▼▼▼
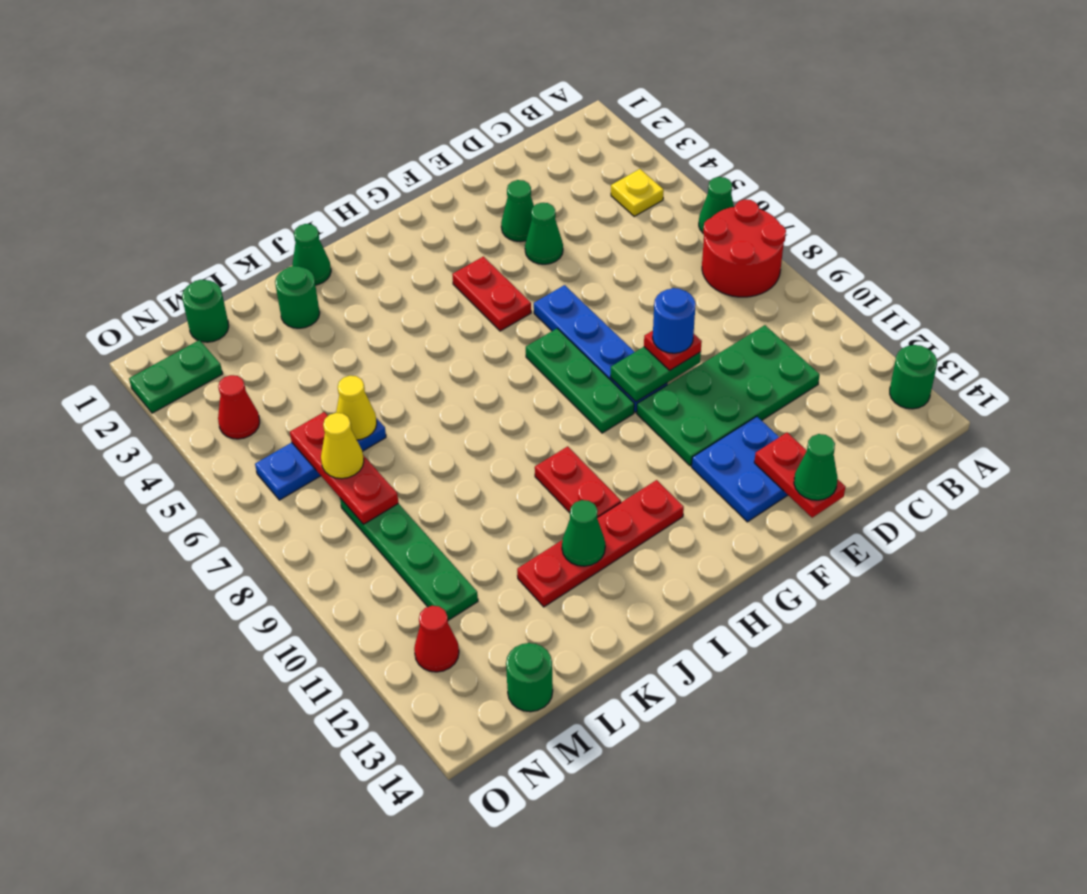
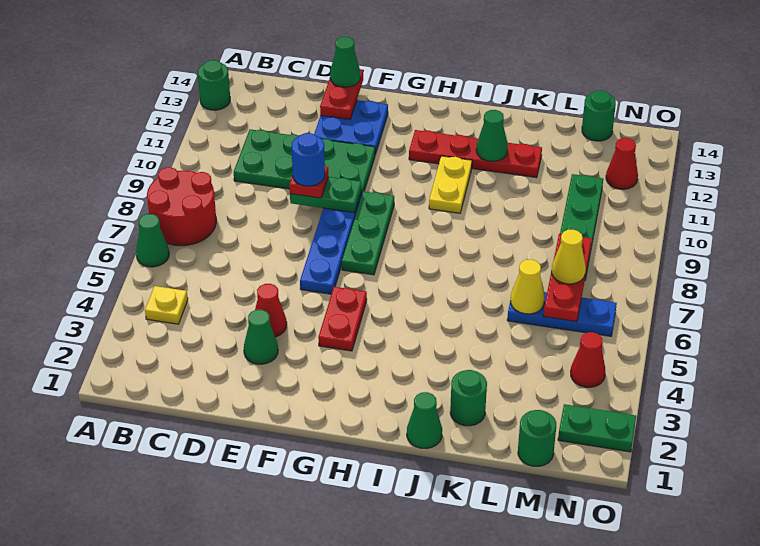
green cone E4 level 1 -> red cone E4 level 1
red plate I10:I11 level 1 -> yellow plate I10:I11 level 1

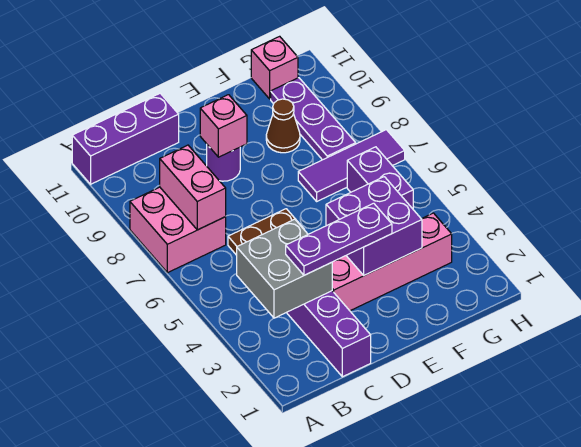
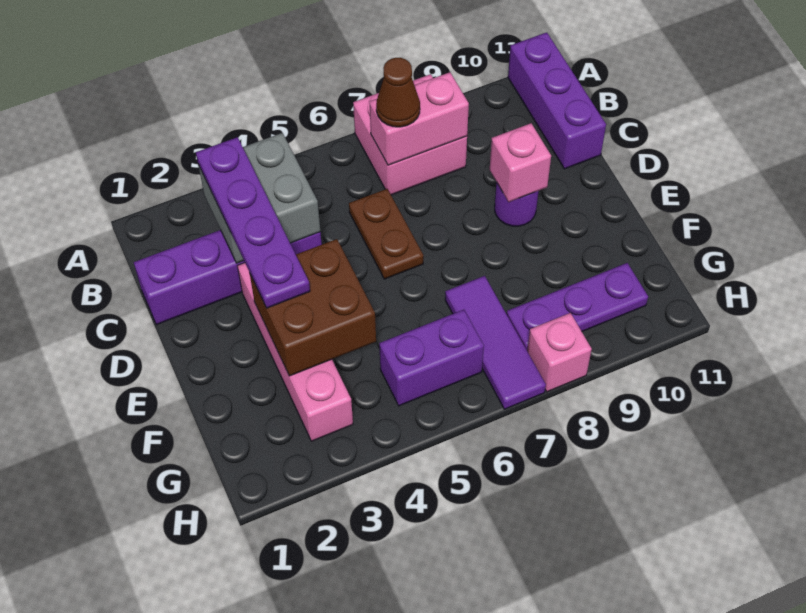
purple plate C3:E3 level 3 -> purple plate B3:E3 level 3
purple brick E3:F4 level 2 -> brown brick E3:F4 level 2
brown cone F9 level 1 -> brown cone B7 level 3
pink brick G11 level 1 -> pink brick H8 level 1

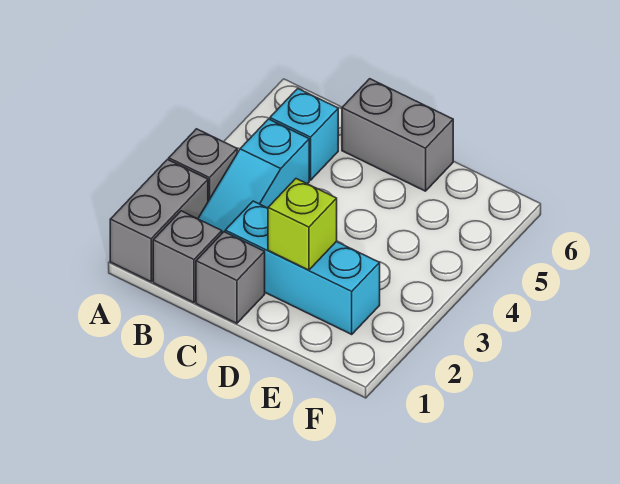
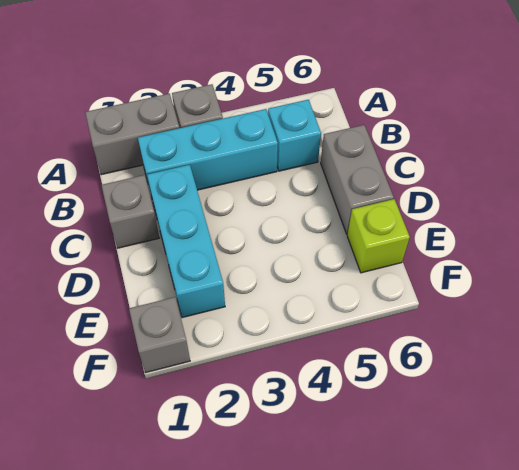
grey brick B1 level 1 -> grey brick F1 level 1
cyan slope B2:B4 level 1 top 4 -> cyan brick B2:B4 level 1
lime brick D2 level 2 -> lime brick E6 level 1

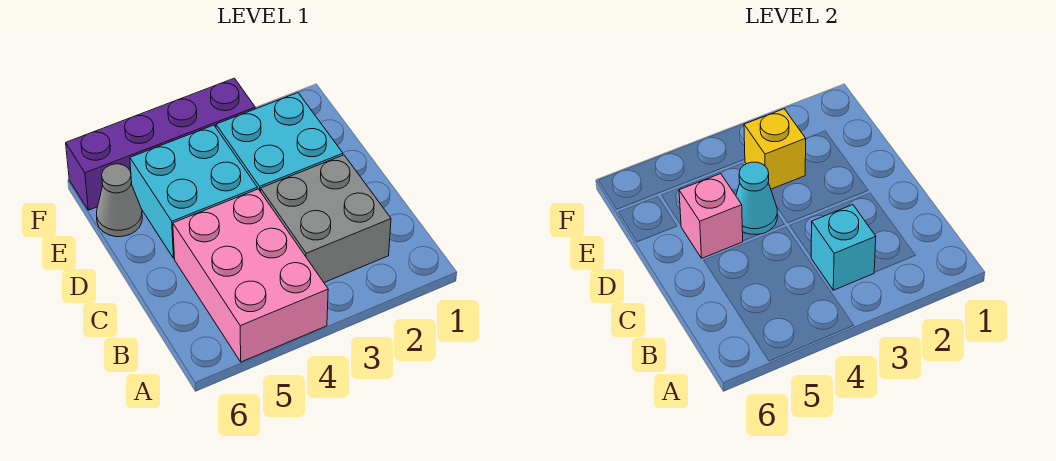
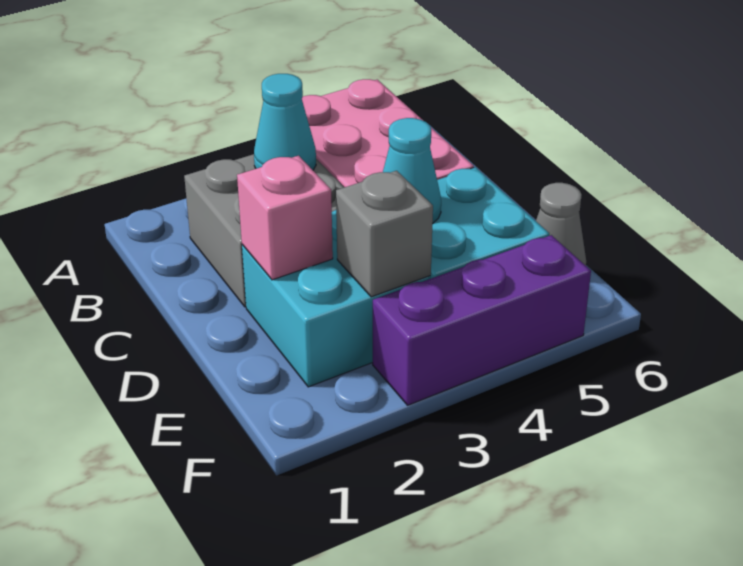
cyan brick B3 level 2 -> cyan cone B3 level 2
pink brick D5 level 2 -> pink brick D2 level 2
yellow brick E3 level 2 -> grey brick E3 level 2
purple brick F3:F6 level 1 -> purple brick F3:F5 level 1

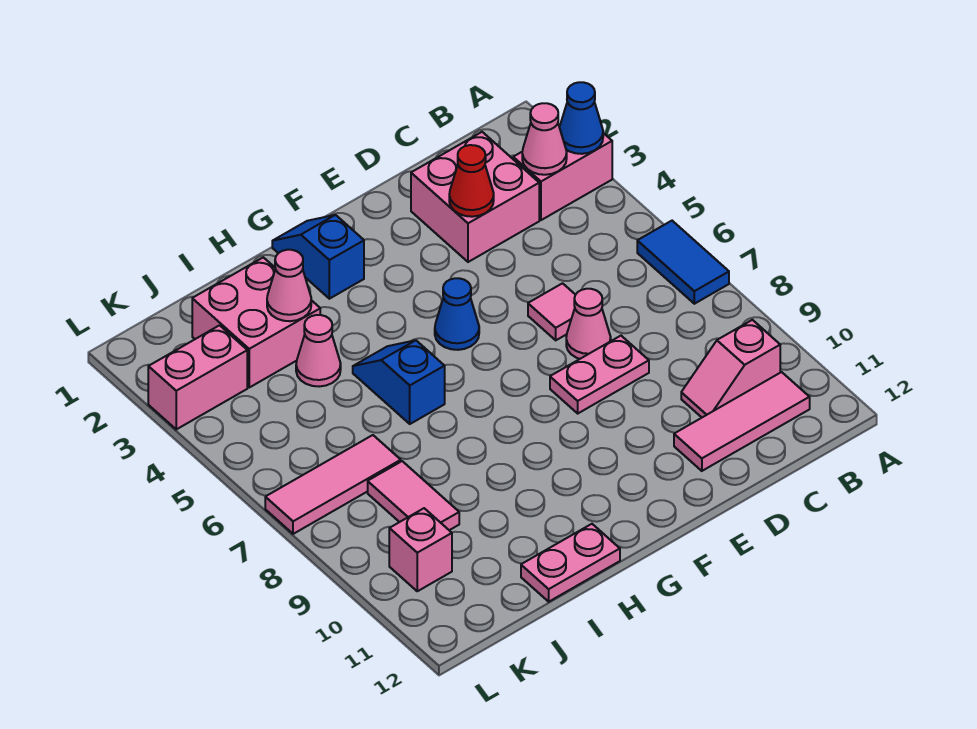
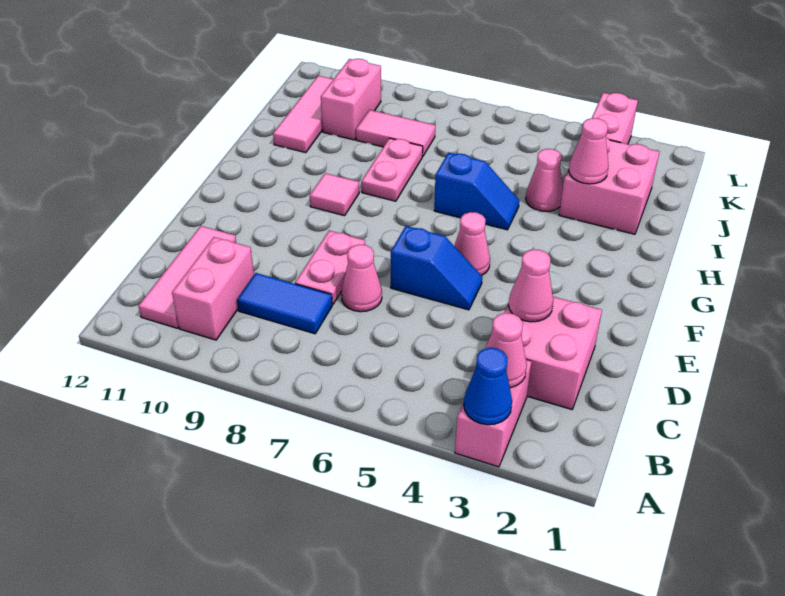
blue tile A6:A7 level 1 -> blue tile C8:C9 level 1
pink slope B10:C10 level 1 top B -> pink brick B10:C10 level 1
red cone D3 level 2 -> pink cone D3 level 2
pink tile D6 level 1 -> pink tile G9 level 1
blue cone F5 level 1 -> pink cone F5 level 1
blue slope G1:G2 level 1 top 2 -> blue slope E5:E6 level 1 top 6
pink plate H12:I12 level 1 -> pink plate H8:I8 level 1
pink tile J7:L7 level 1 -> pink tile I11:K11 level 1
pink brick K10 level 1 -> pink brick J10:K10 level 1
▲▲▲
### Description of the task
When the entries above show the word "brick" in a line, copy that line out.

### Answer to this exercise
purple brick E3:F4 level 2 -> brown brick E3:F4 level 2
pink brick G11 level 1 -> pink brick H8 level 1
grey brick B1 level 1 -> grey brick F1 level 1
cyan slope B2:B4 level 1 top 4 -> cyan brick B2:B4 level 1
lime brick D2 level 2 -> lime brick E6 level 1
cyan brick B3 level 2 -> cyan cone B3 level 2
pink brick D5 level 2 -> pink brick D2 level 2
yellow brick E3 level 2 -> grey brick E3 level 2
purple brick F3:F6 level 1 -> purple brick F3:F5 level 1
pink slope B10:C10 level 1 top B -> pink brick B10:C10 level 1
pink brick K10 level 1 -> pink brick J10:K10 level 1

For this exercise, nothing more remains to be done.